-- SOURCE DATA follows --
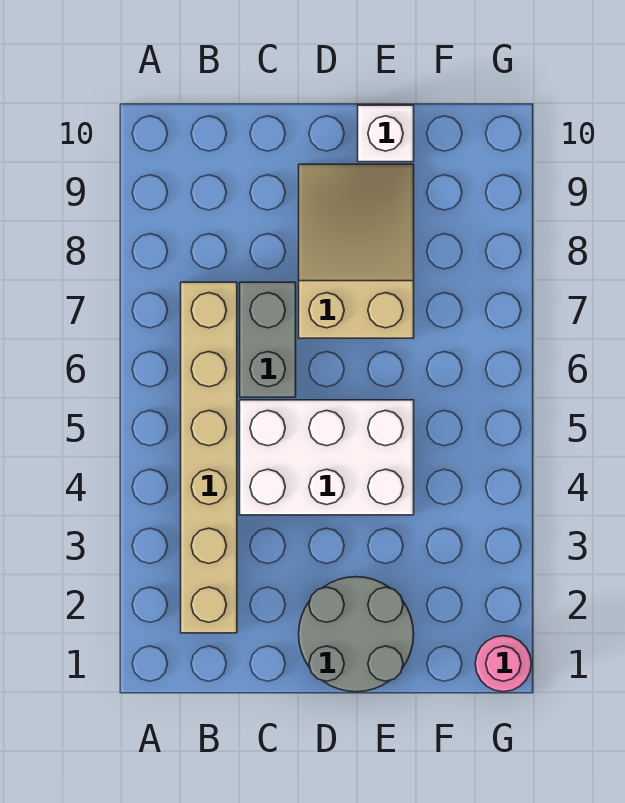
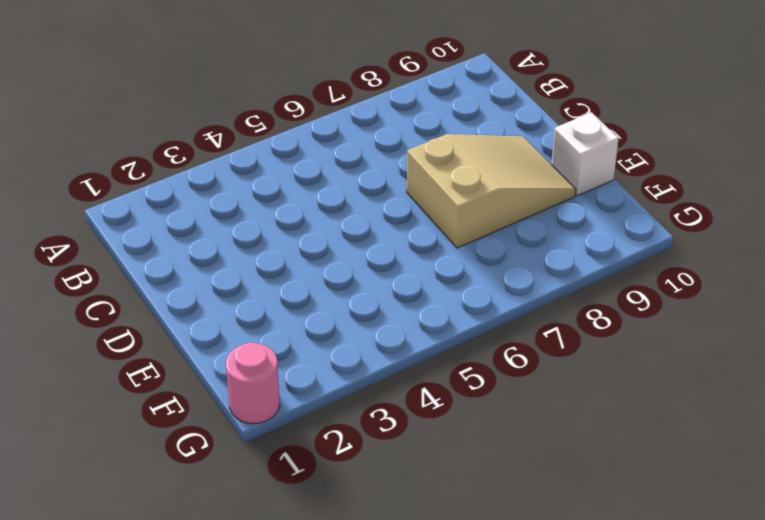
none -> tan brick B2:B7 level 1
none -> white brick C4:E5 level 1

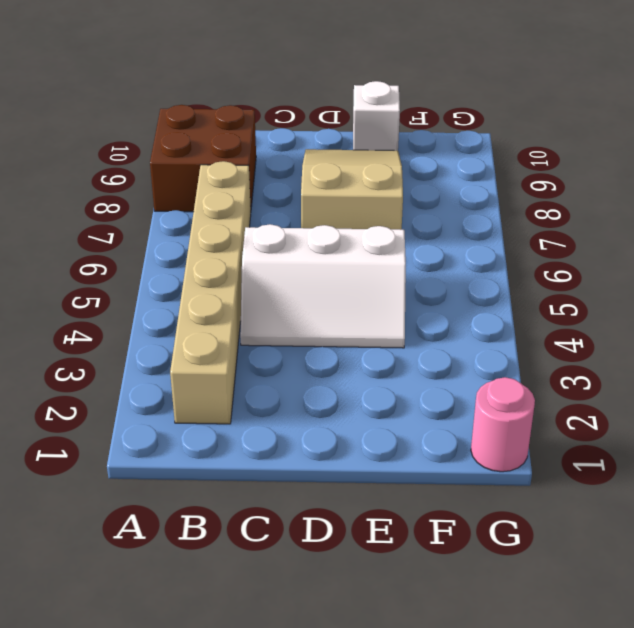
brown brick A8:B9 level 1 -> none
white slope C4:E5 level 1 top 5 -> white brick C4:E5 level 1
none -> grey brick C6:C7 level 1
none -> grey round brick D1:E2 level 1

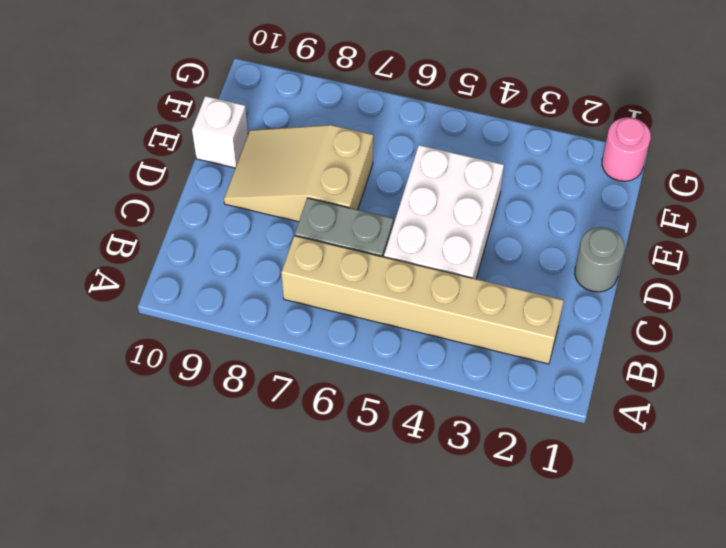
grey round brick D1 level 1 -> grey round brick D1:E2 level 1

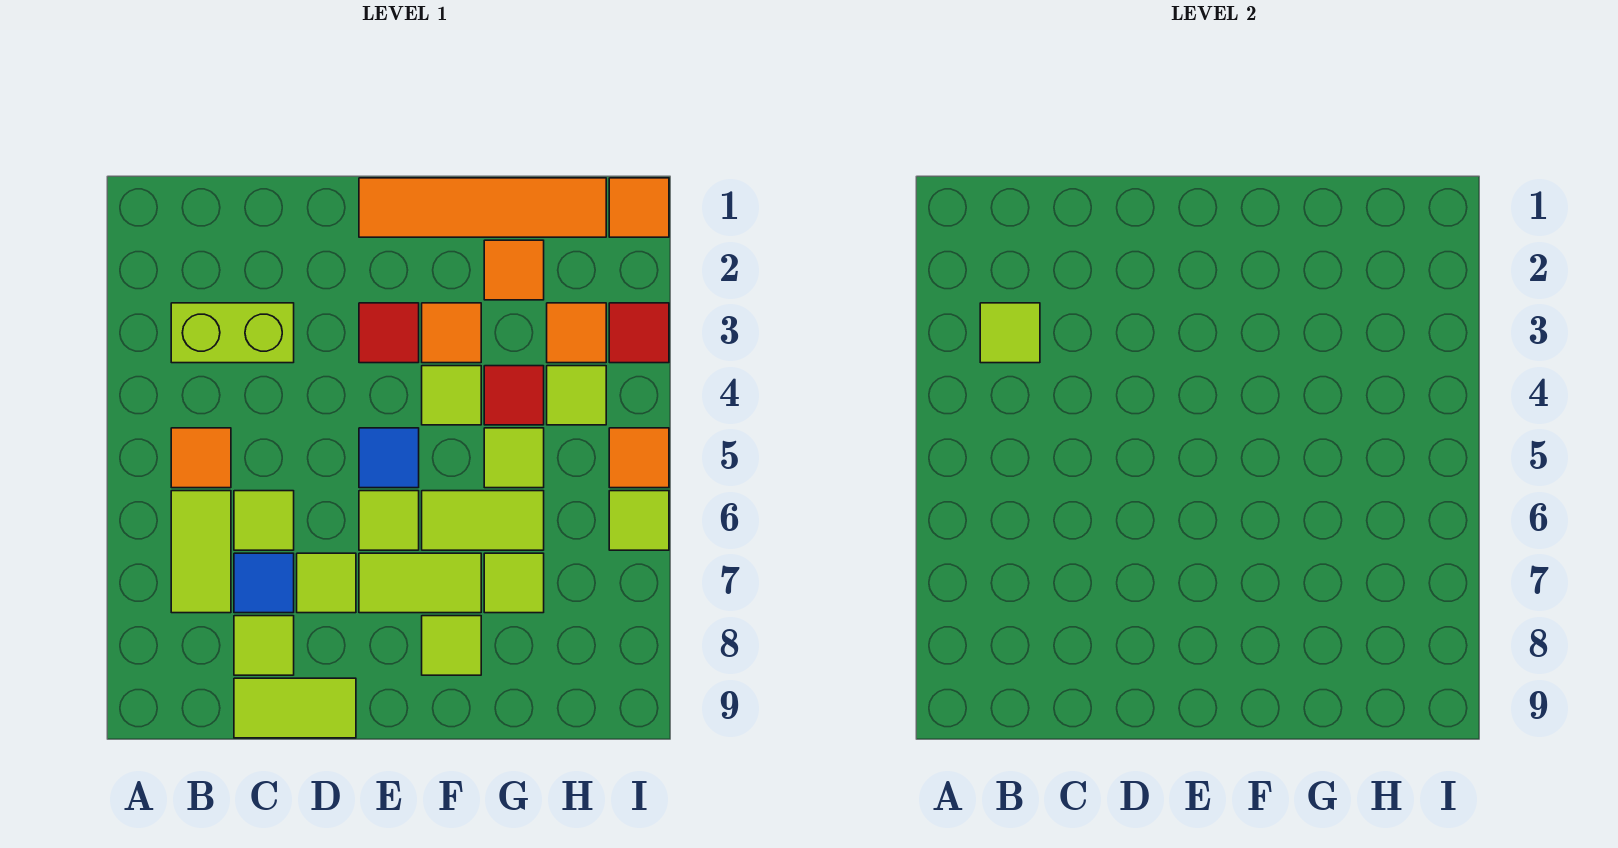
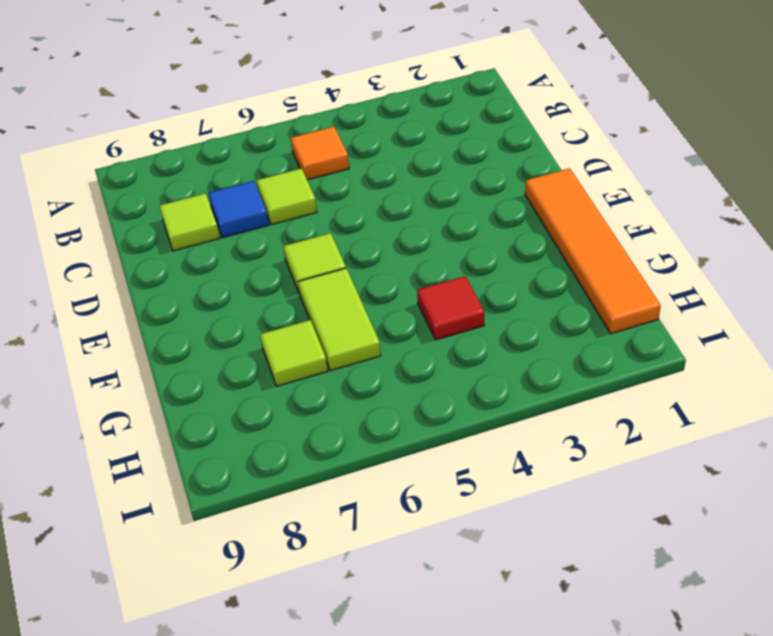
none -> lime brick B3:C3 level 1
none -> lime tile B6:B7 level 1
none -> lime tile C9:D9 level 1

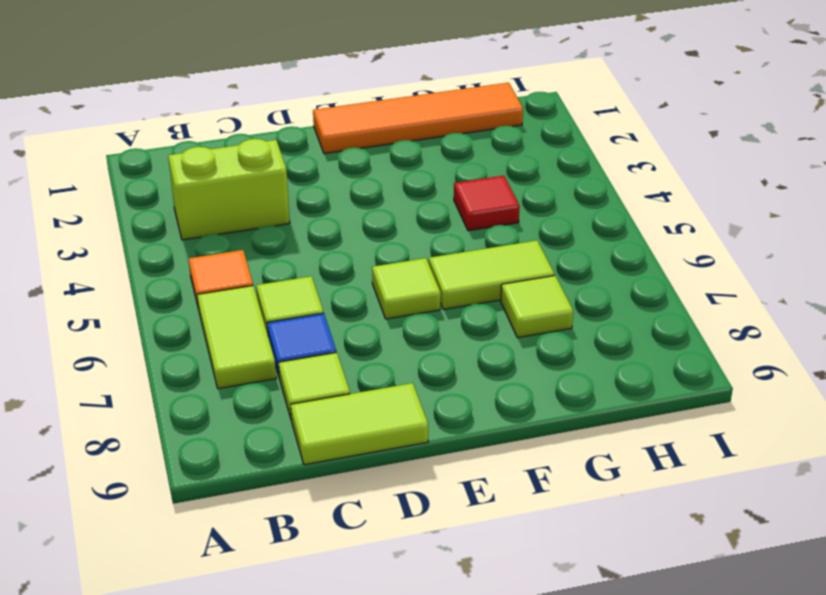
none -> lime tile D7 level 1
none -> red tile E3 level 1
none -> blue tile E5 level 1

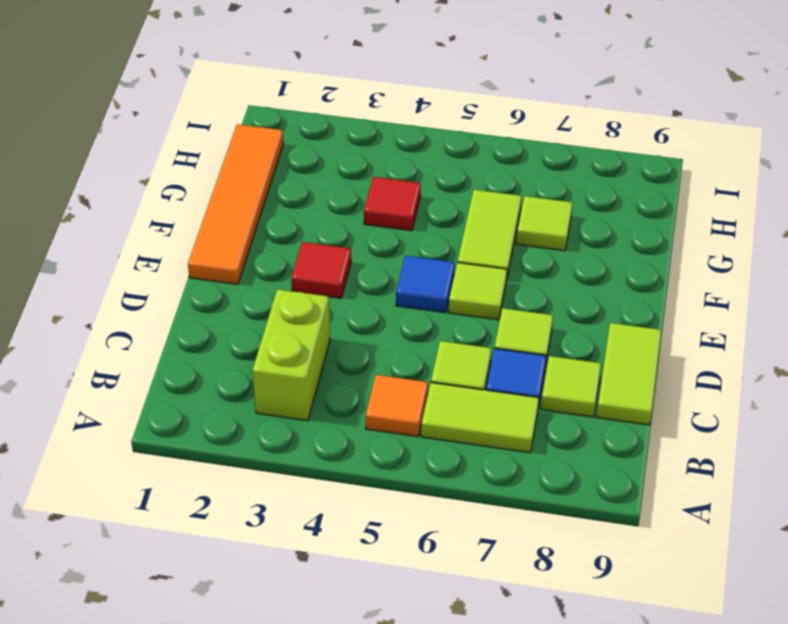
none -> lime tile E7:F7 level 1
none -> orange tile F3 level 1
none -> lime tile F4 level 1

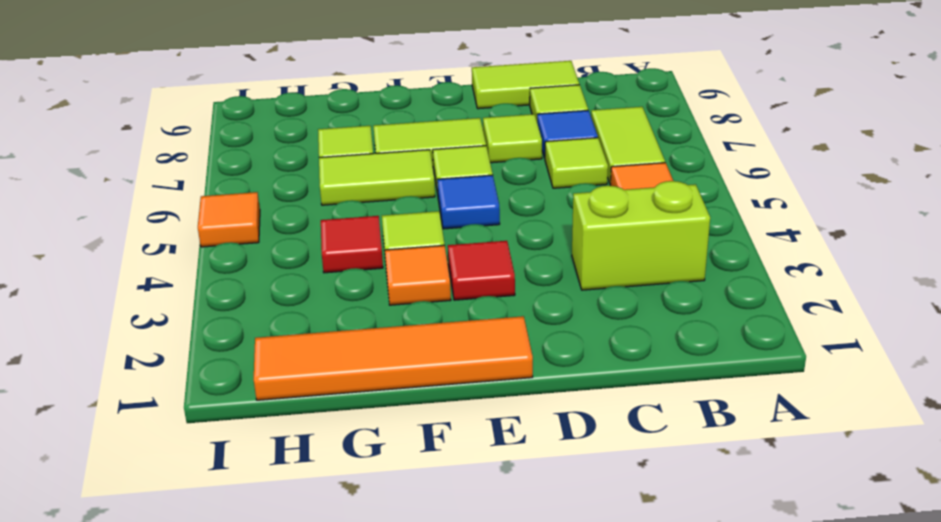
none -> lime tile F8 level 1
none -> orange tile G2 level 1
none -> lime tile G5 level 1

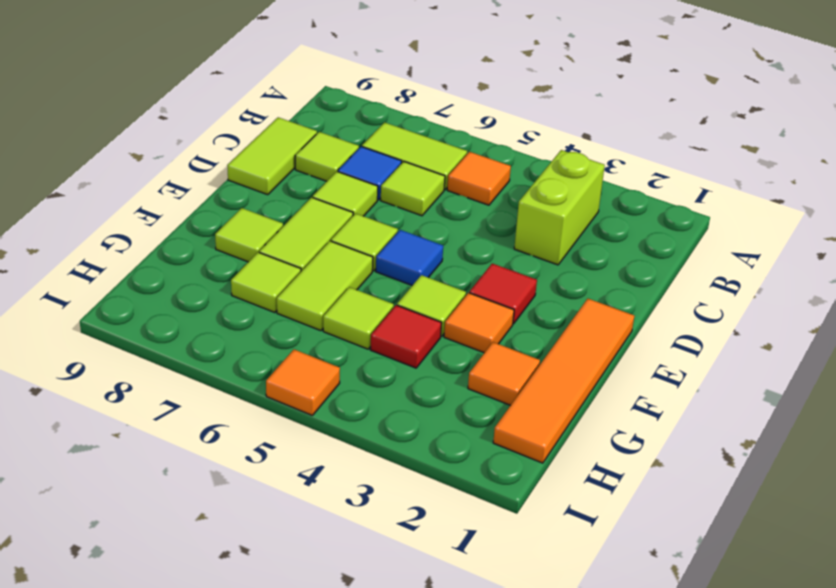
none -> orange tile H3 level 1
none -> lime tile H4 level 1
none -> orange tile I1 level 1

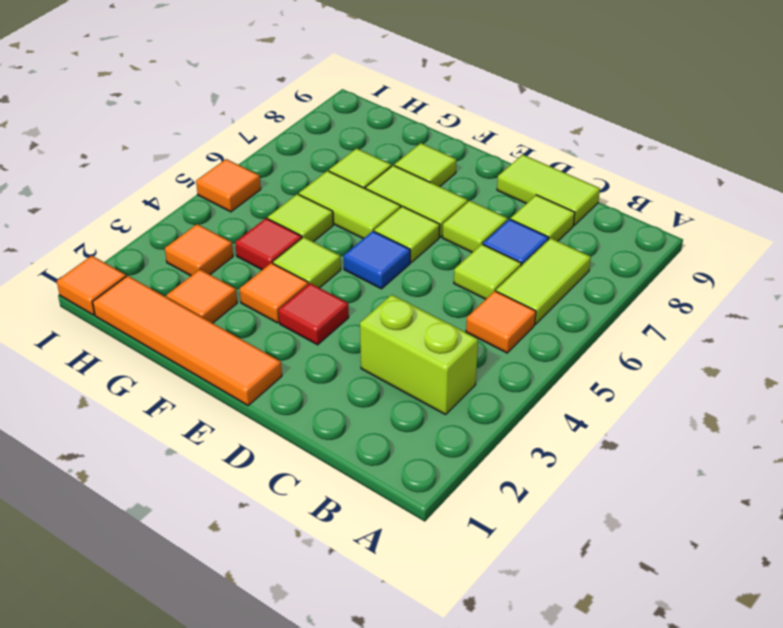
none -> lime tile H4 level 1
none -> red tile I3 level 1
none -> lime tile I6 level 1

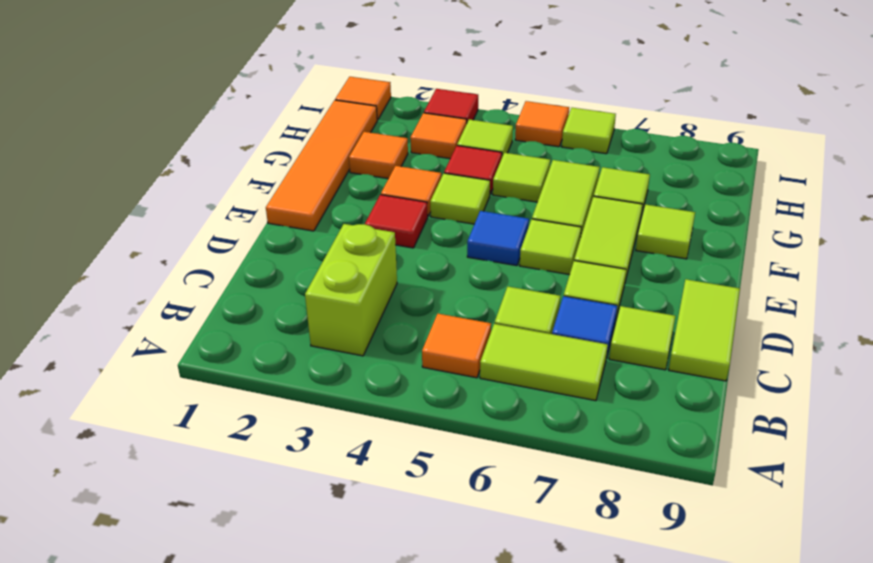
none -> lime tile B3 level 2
-- SOURCE DATA concluded --
— TASK PROMPT —
Each entry must be reproduced word for word, and any image among them left out.

— SOLUTION TO THIS TASK —
none -> tan brick B2:B7 level 1
none -> white brick C4:E5 level 1

brown brick A8:B9 level 1 -> none
white slope C4:E5 level 1 top 5 -> white brick C4:E5 level 1
none -> grey brick C6:C7 level 1
none -> grey round brick D1:E2 level 1

grey round brick D1 level 1 -> grey round brick D1:E2 level 1

none -> lime brick B3:C3 level 1
none -> lime tile B6:B7 level 1
none -> lime tile C9:D9 level 1

none -> lime tile D7 level 1
none -> red tile E3 level 1
none -> blue tile E5 level 1

none -> lime tile E7:F7 level 1
none -> orange tile F3 level 1
none -> lime tile F4 level 1

none -> lime tile F8 level 1
none -> orange tile G2 level 1
none -> lime tile G5 level 1

none -> orange tile H3 level 1
none -> lime tile H4 level 1
none -> orange tile I1 level 1

none -> lime tile H4 level 1
none -> red tile I3 level 1
none -> lime tile I6 level 1

none -> lime tile B3 level 2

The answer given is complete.